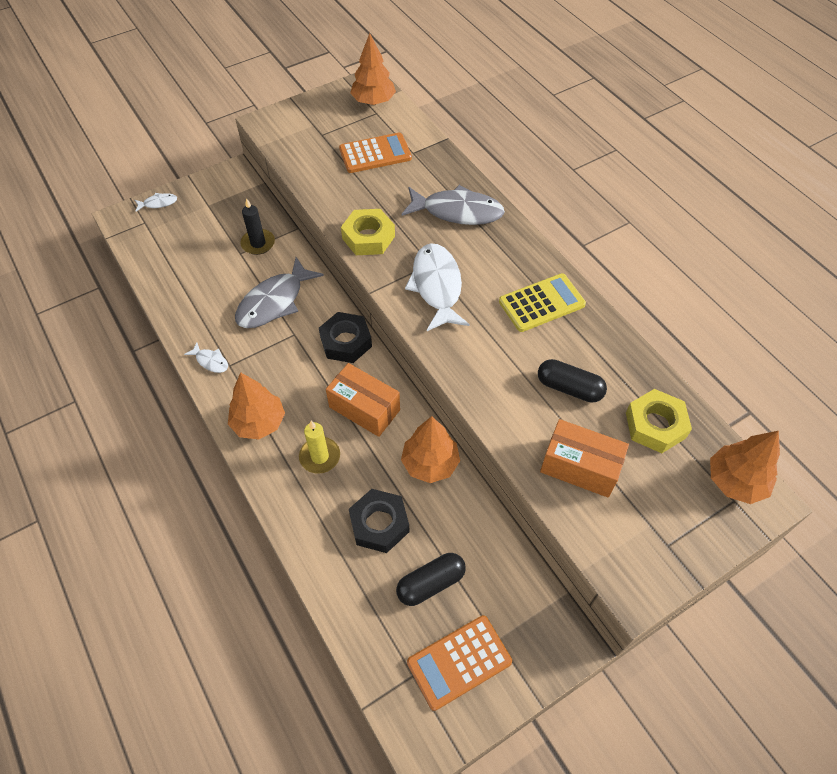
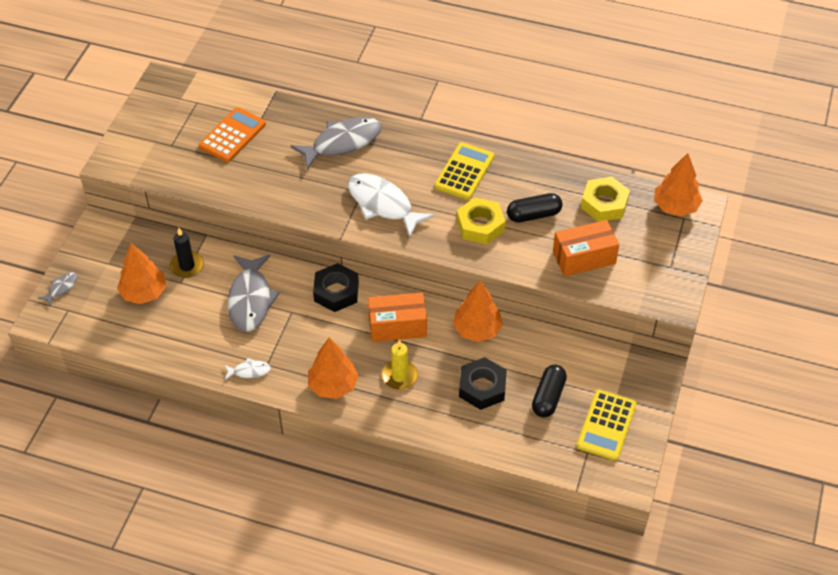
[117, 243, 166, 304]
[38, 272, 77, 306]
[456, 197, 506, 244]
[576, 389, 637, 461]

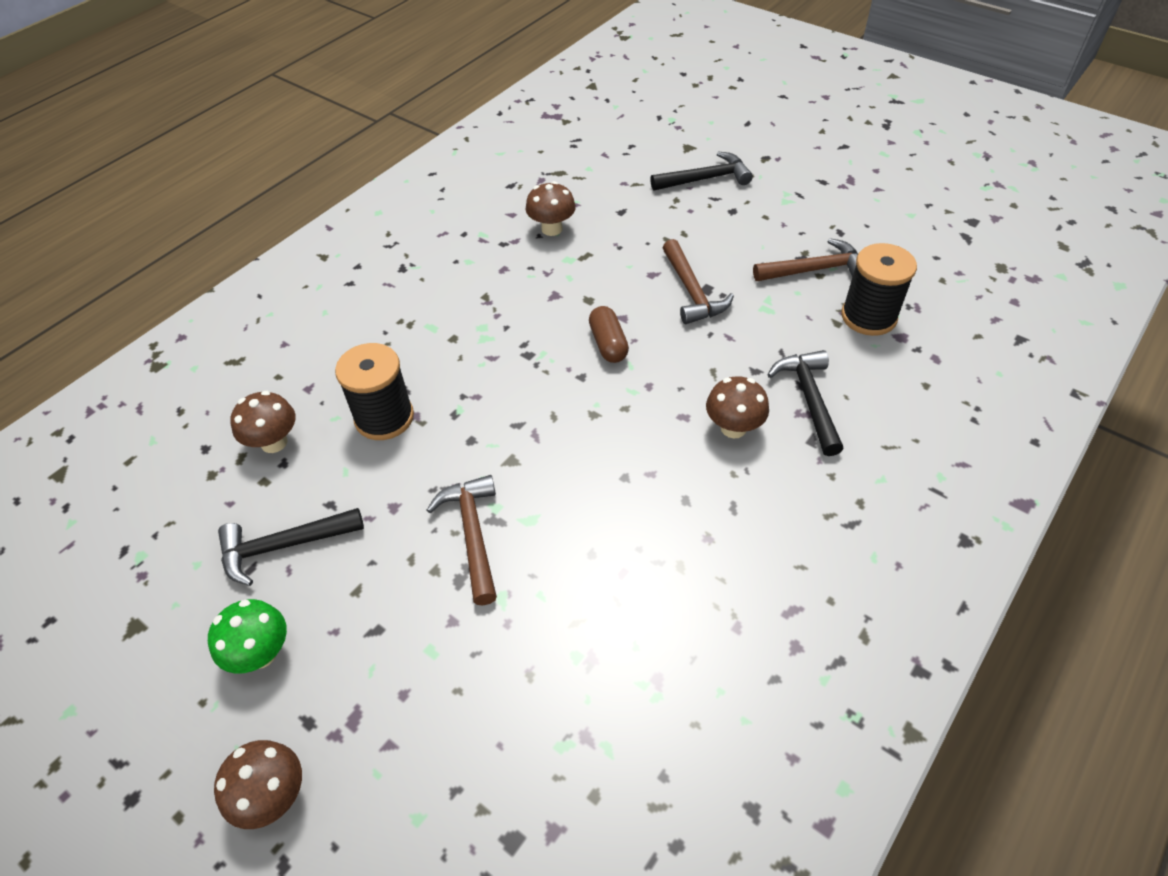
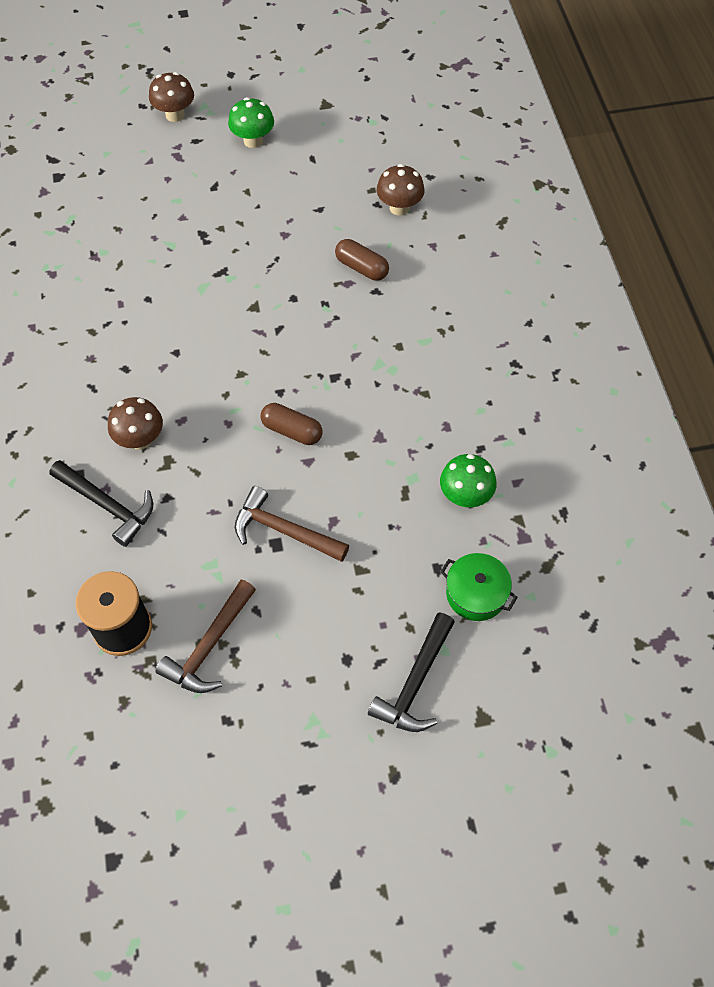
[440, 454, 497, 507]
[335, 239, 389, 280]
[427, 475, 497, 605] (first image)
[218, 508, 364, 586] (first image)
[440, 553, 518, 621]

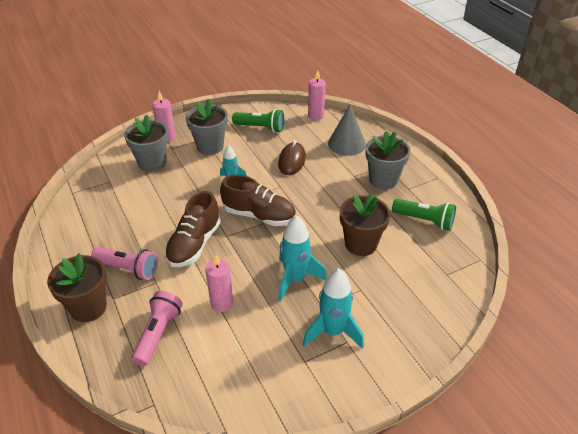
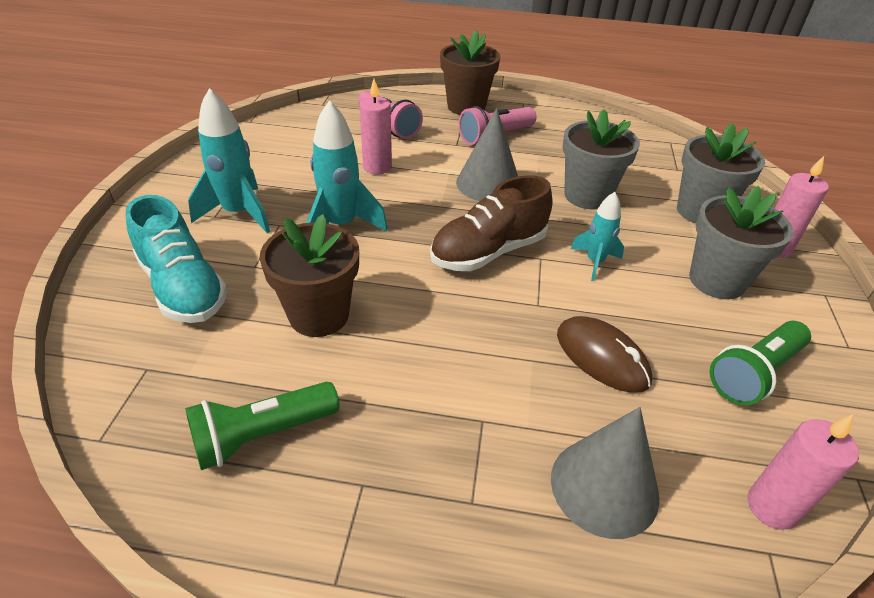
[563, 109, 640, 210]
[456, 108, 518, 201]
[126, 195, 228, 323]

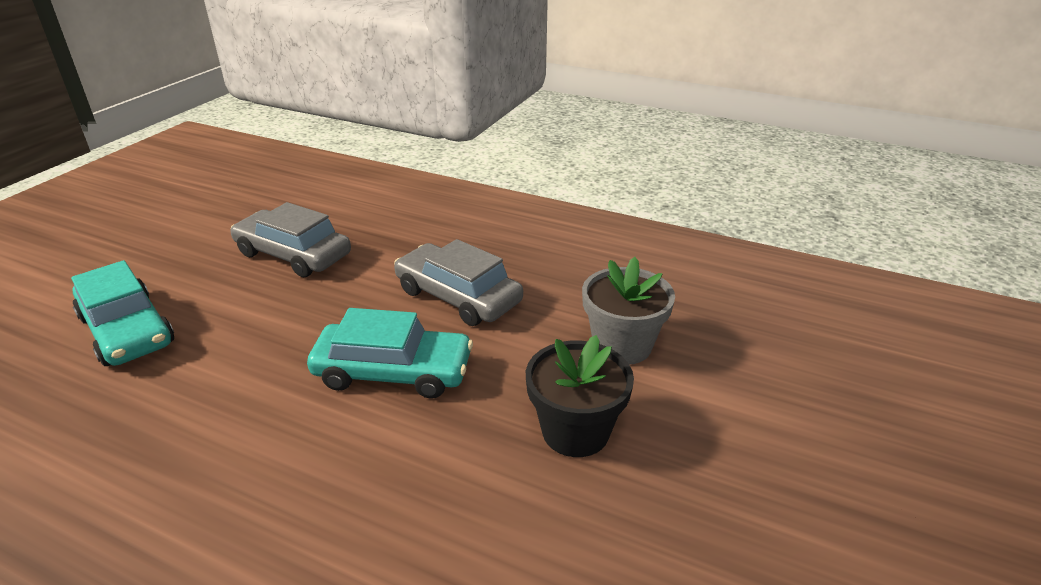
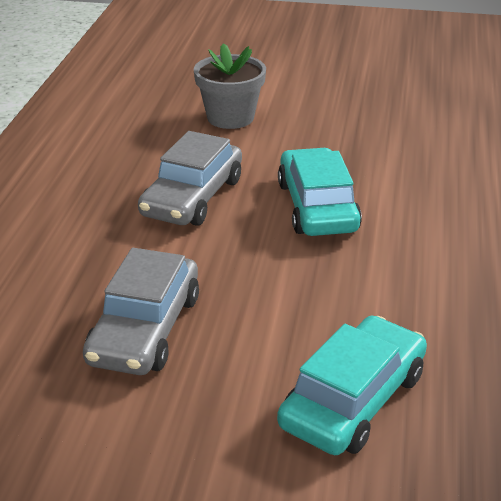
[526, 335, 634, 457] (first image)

◆ **EXERCISE DESCRIPTION**
Copy the records exactly as they appear, excluding images.

◆ **OUTPUT OF THE EXERCISE**
[117, 243, 166, 304]
[38, 272, 77, 306]
[456, 197, 506, 244]
[576, 389, 637, 461]

[440, 454, 497, 507]
[335, 239, 389, 280]
[427, 475, 497, 605] (first image)
[218, 508, 364, 586] (first image)
[440, 553, 518, 621]

[563, 109, 640, 210]
[456, 108, 518, 201]
[126, 195, 228, 323]

[526, 335, 634, 457] (first image)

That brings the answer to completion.